⟨

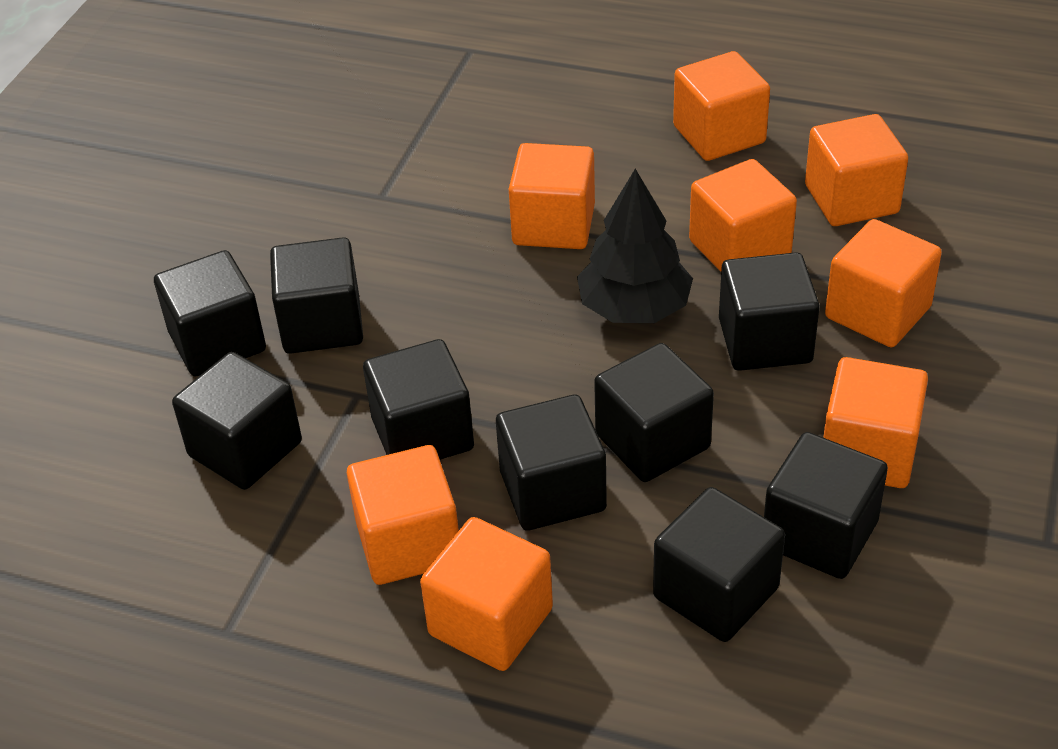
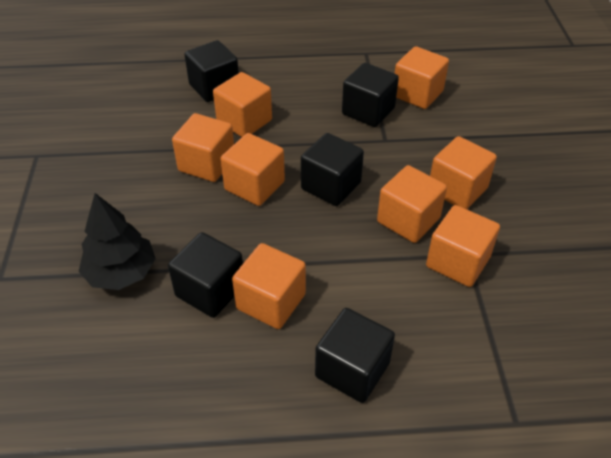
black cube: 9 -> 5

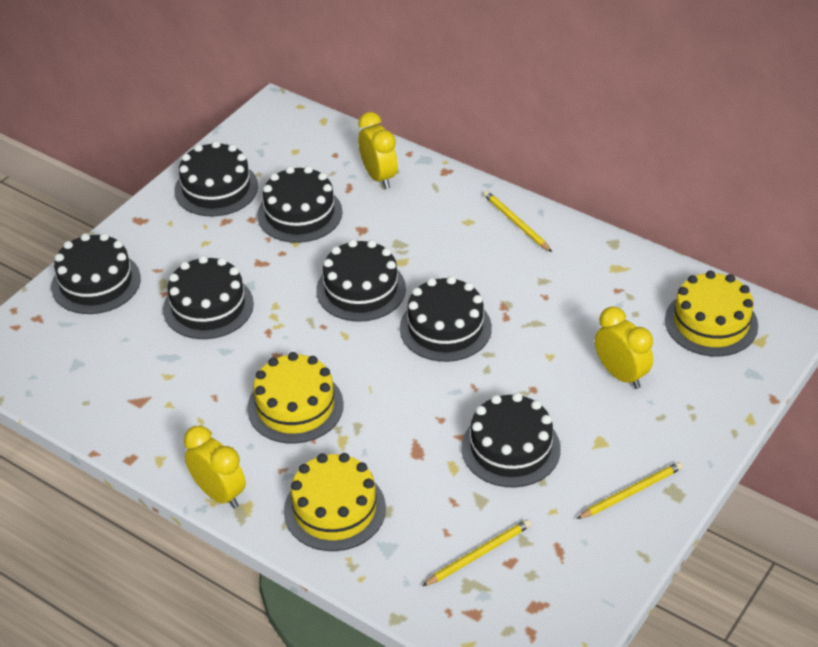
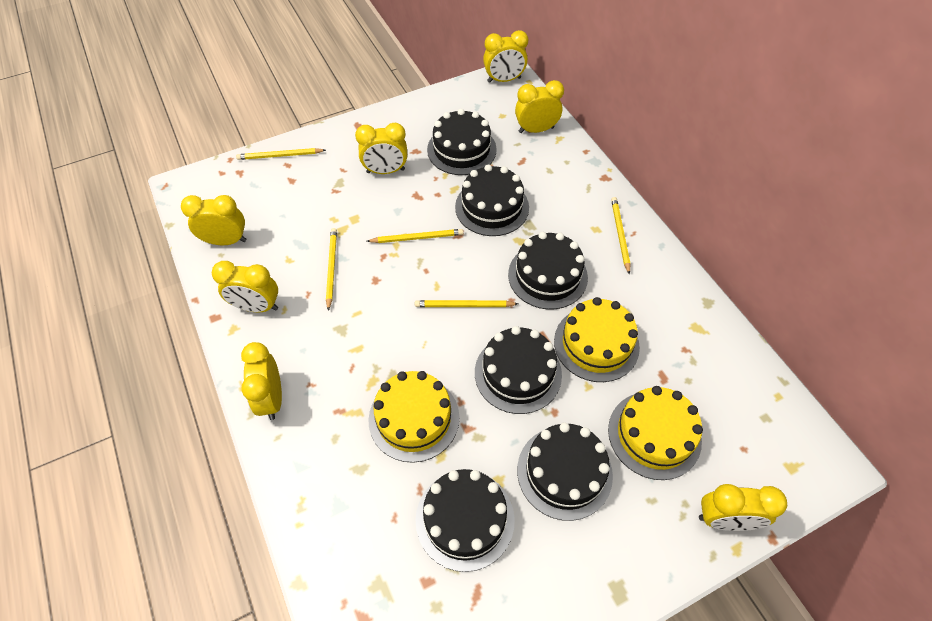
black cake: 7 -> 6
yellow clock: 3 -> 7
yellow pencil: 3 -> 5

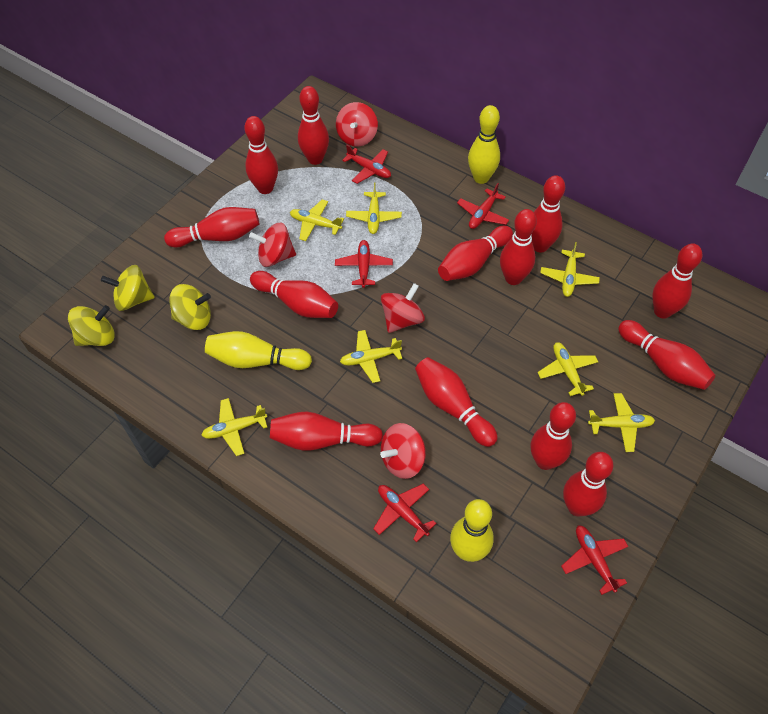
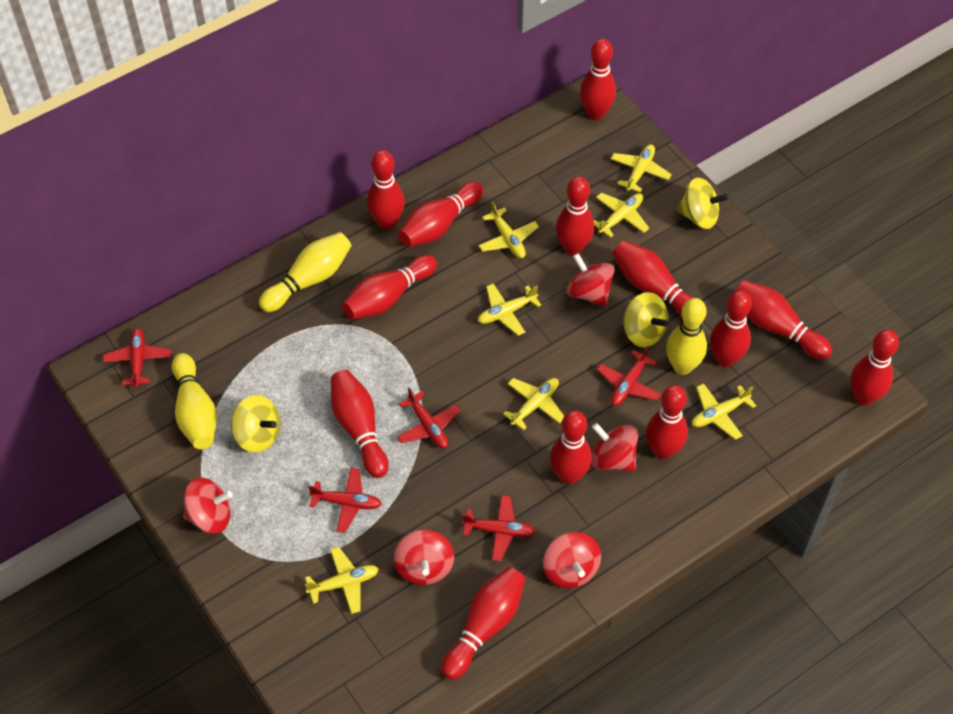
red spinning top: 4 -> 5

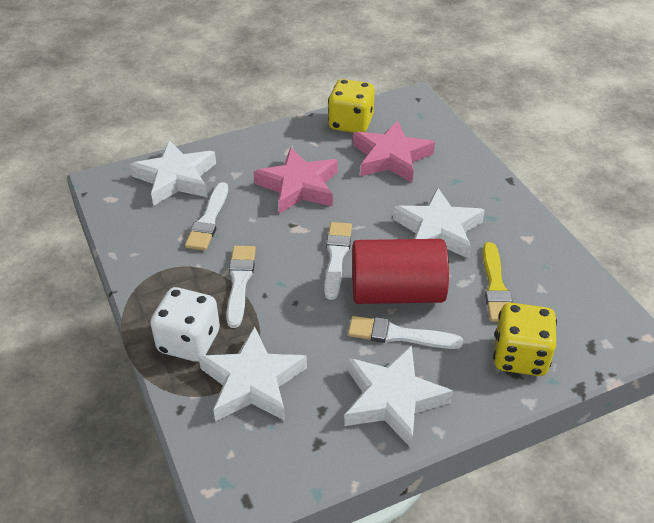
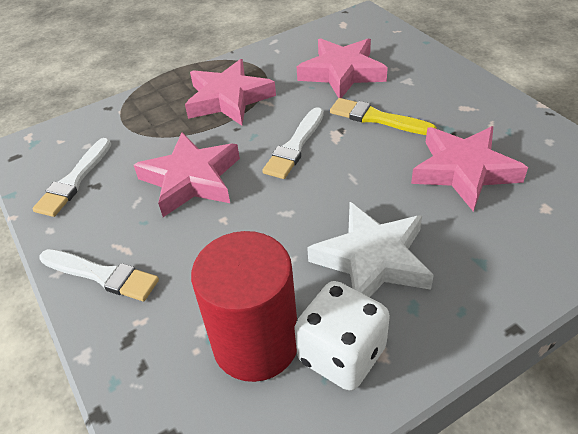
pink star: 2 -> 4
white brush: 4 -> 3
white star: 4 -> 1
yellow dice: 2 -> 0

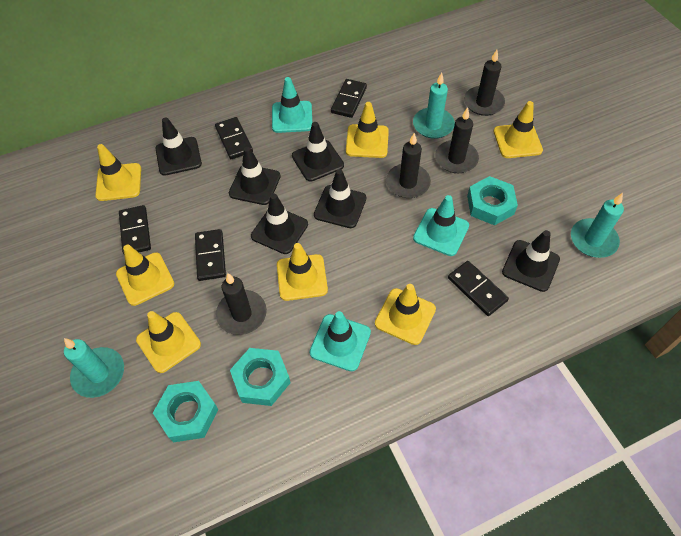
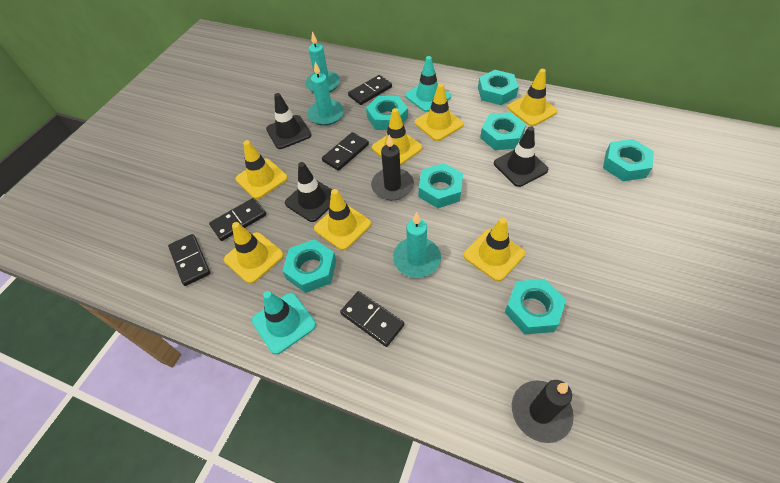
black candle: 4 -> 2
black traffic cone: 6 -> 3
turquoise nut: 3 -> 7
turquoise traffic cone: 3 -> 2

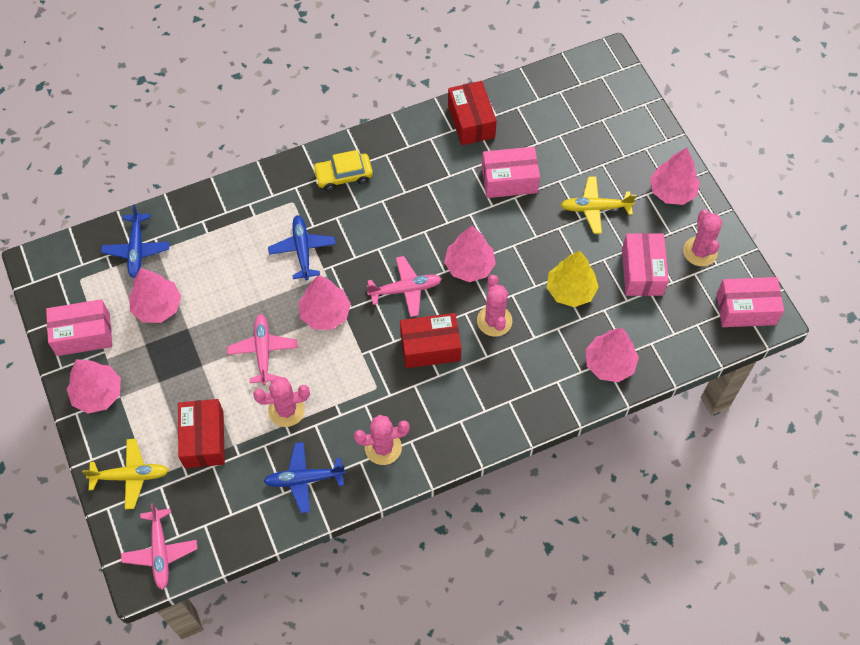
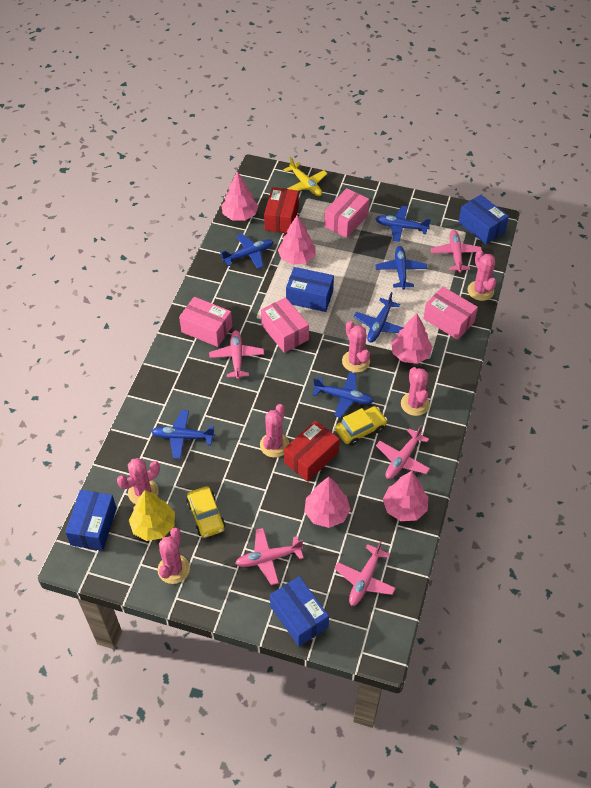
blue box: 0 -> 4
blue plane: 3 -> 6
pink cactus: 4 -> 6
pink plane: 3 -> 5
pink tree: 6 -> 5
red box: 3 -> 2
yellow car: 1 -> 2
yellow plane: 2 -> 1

⟩

◆ EXERCISE ◆
Would you output the full listing exactly as it stands, minus the images?

◆ OUTPUT ◆
black cube: 9 -> 5

black cake: 7 -> 6
yellow clock: 3 -> 7
yellow pencil: 3 -> 5

red spinning top: 4 -> 5

pink star: 2 -> 4
white brush: 4 -> 3
white star: 4 -> 1
yellow dice: 2 -> 0

black candle: 4 -> 2
black traffic cone: 6 -> 3
turquoise nut: 3 -> 7
turquoise traffic cone: 3 -> 2

blue box: 0 -> 4
blue plane: 3 -> 6
pink cactus: 4 -> 6
pink plane: 3 -> 5
pink tree: 6 -> 5
red box: 3 -> 2
yellow car: 1 -> 2
yellow plane: 2 -> 1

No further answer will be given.